(Material supplied)
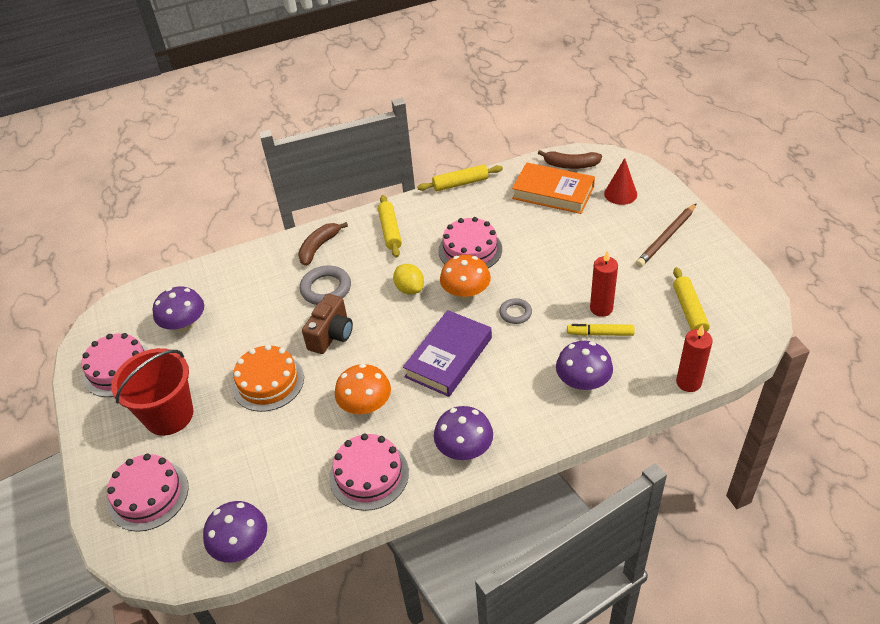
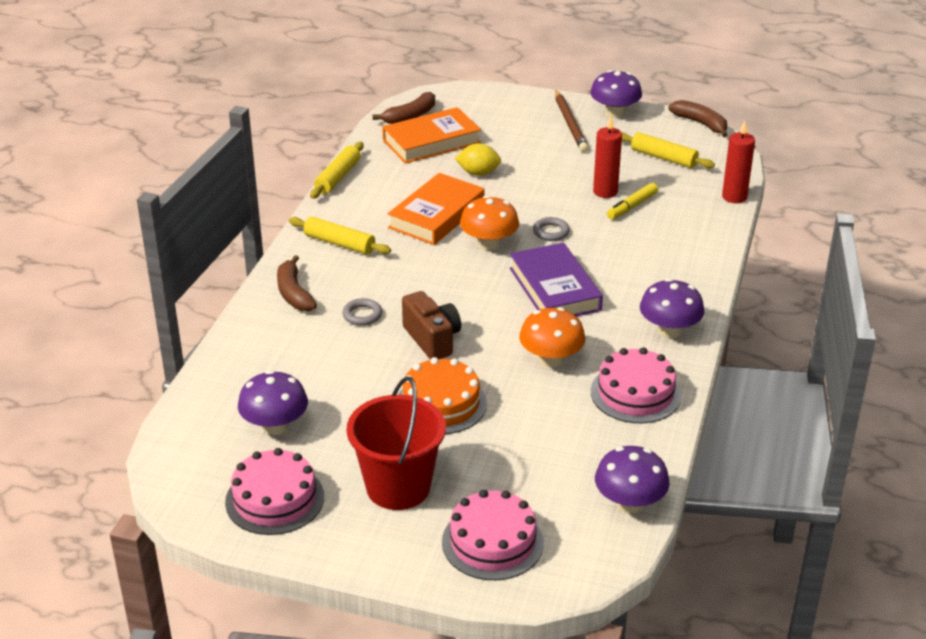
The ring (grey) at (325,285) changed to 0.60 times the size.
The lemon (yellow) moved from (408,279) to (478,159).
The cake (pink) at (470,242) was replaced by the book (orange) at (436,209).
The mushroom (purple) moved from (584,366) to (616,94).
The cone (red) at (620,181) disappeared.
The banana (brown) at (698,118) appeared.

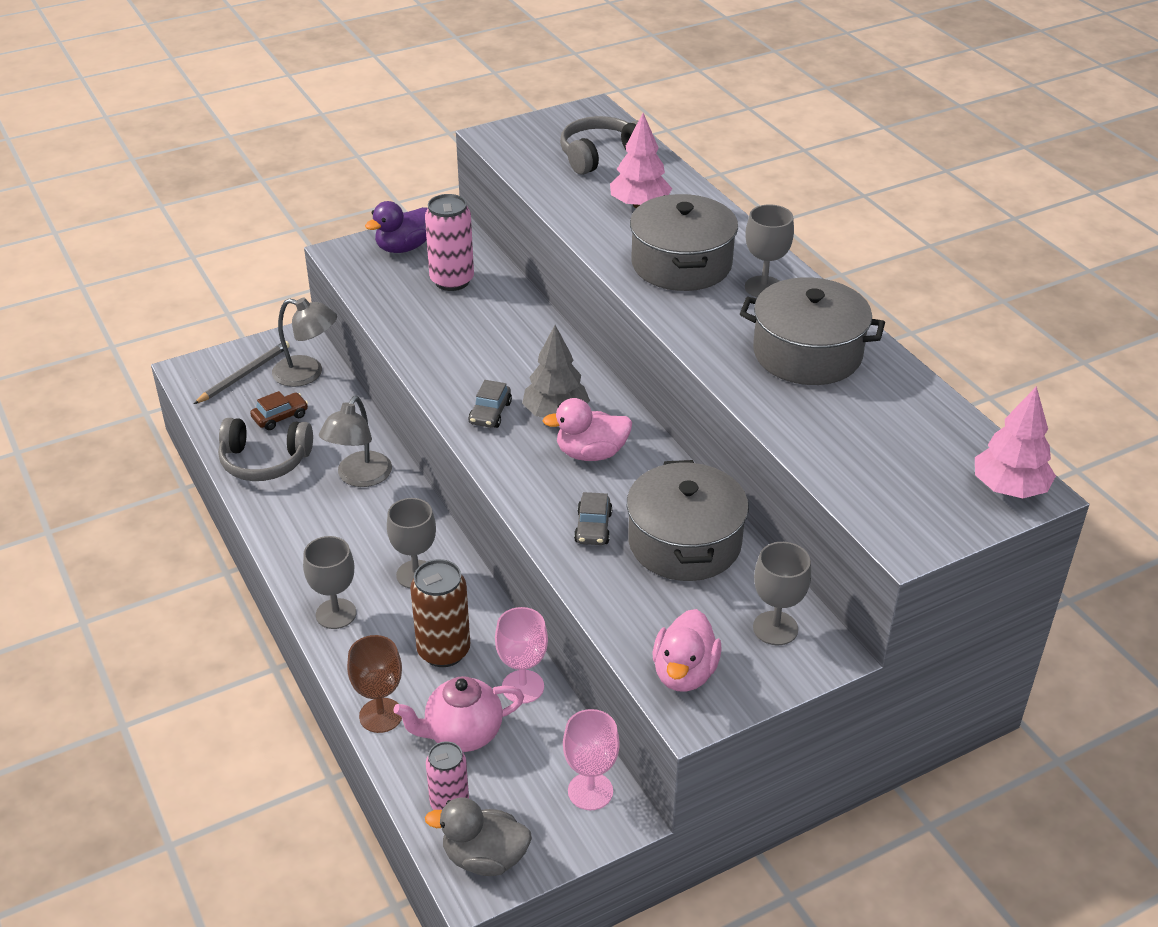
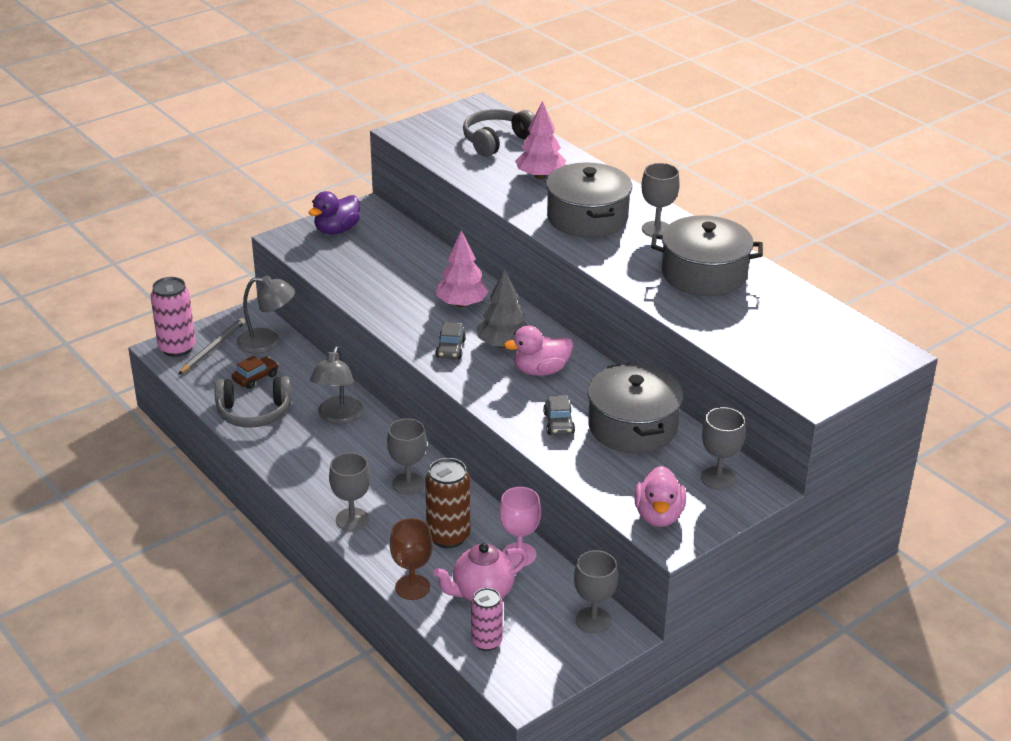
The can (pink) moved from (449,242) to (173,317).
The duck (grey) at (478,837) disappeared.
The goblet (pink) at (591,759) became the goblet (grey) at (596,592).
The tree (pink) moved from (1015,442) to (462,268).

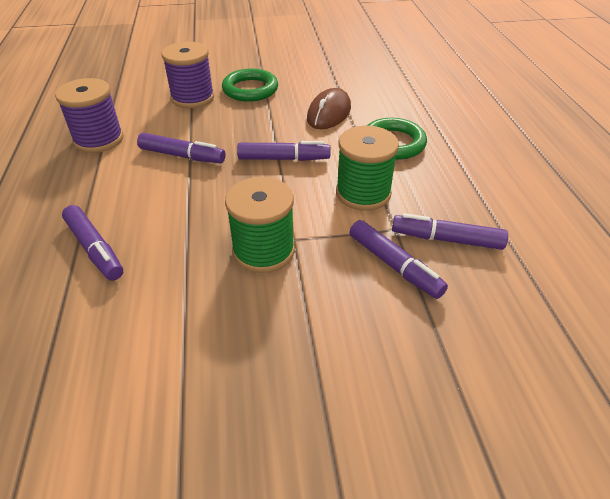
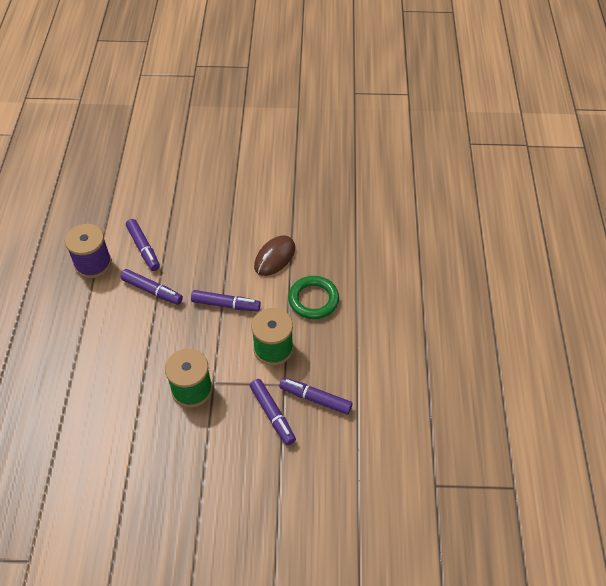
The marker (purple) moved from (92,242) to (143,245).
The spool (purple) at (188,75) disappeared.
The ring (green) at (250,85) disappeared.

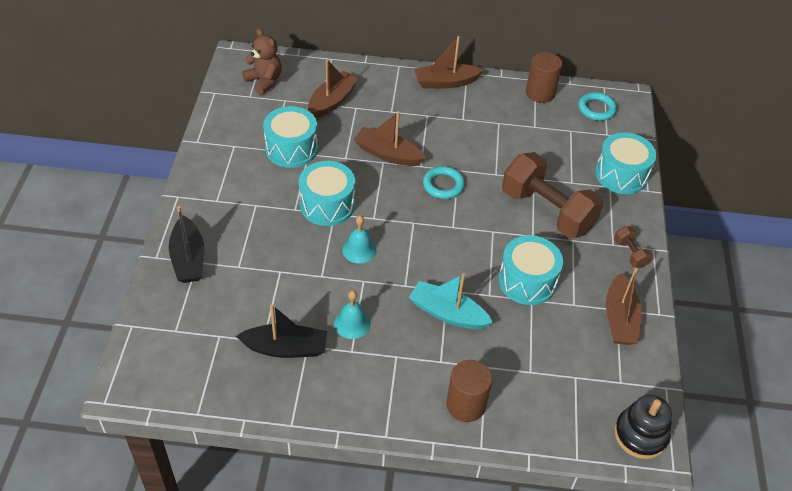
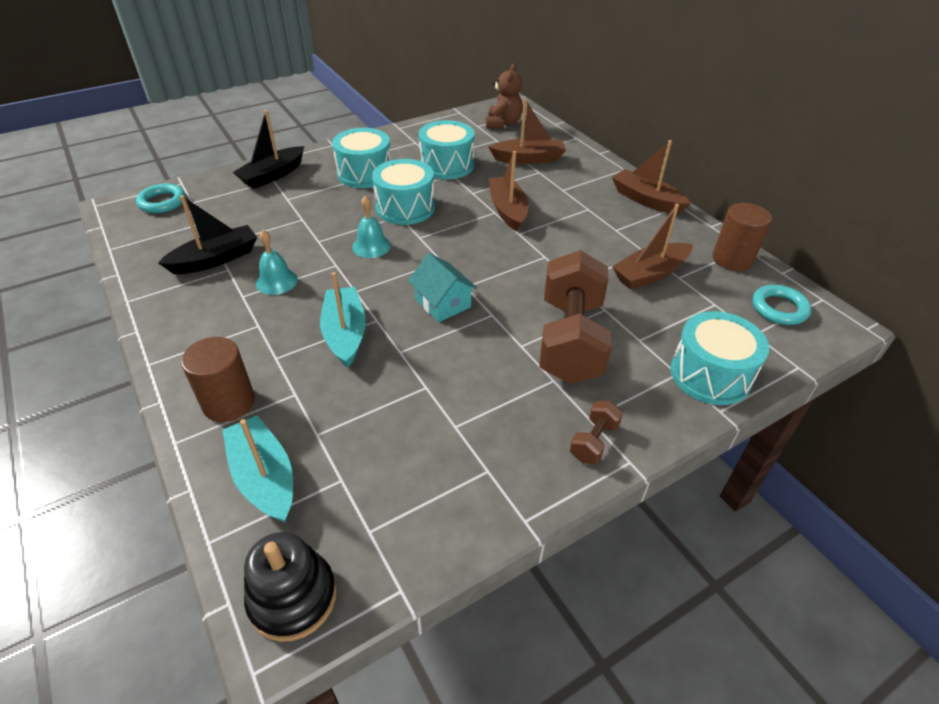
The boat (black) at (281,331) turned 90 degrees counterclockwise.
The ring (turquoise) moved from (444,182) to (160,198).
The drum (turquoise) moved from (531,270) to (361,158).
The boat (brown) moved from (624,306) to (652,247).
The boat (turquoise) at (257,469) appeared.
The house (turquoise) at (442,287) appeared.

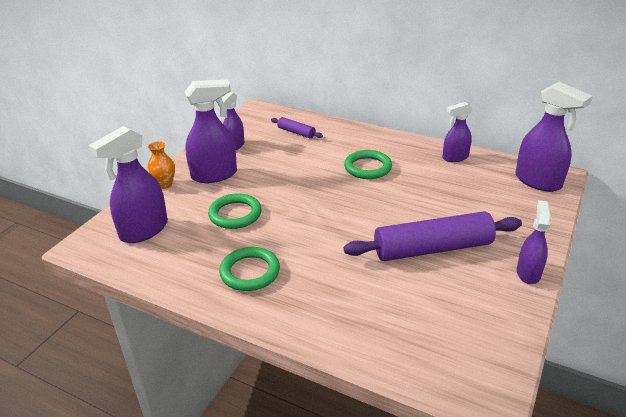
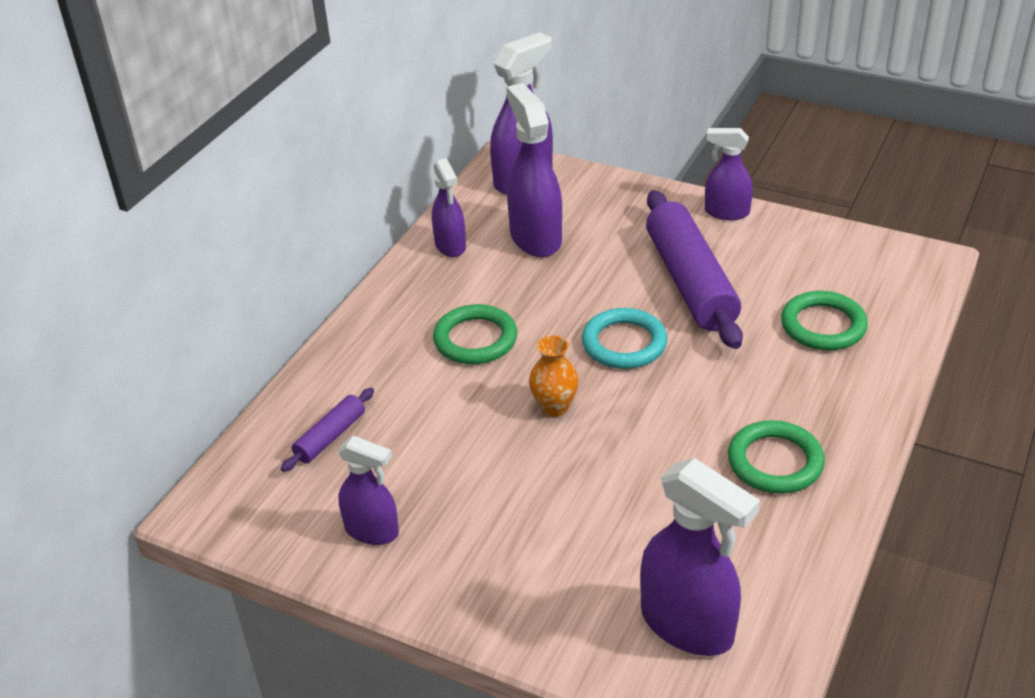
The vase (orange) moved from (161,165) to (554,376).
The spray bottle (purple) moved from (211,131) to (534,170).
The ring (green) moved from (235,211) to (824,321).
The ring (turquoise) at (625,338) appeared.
(End Material supplied)
Output the material above verbatim but exclude each picture.

The ring (grey) at (325,285) changed to 0.60 times the size.
The lemon (yellow) moved from (408,279) to (478,159).
The cake (pink) at (470,242) was replaced by the book (orange) at (436,209).
The mushroom (purple) moved from (584,366) to (616,94).
The cone (red) at (620,181) disappeared.
The banana (brown) at (698,118) appeared.

The can (pink) moved from (449,242) to (173,317).
The duck (grey) at (478,837) disappeared.
The goblet (pink) at (591,759) became the goblet (grey) at (596,592).
The tree (pink) moved from (1015,442) to (462,268).

The marker (purple) moved from (92,242) to (143,245).
The spool (purple) at (188,75) disappeared.
The ring (green) at (250,85) disappeared.

The boat (black) at (281,331) turned 90 degrees counterclockwise.
The ring (turquoise) moved from (444,182) to (160,198).
The drum (turquoise) moved from (531,270) to (361,158).
The boat (brown) moved from (624,306) to (652,247).
The boat (turquoise) at (257,469) appeared.
The house (turquoise) at (442,287) appeared.

The vase (orange) moved from (161,165) to (554,376).
The spray bottle (purple) moved from (211,131) to (534,170).
The ring (green) moved from (235,211) to (824,321).
The ring (turquoise) at (625,338) appeared.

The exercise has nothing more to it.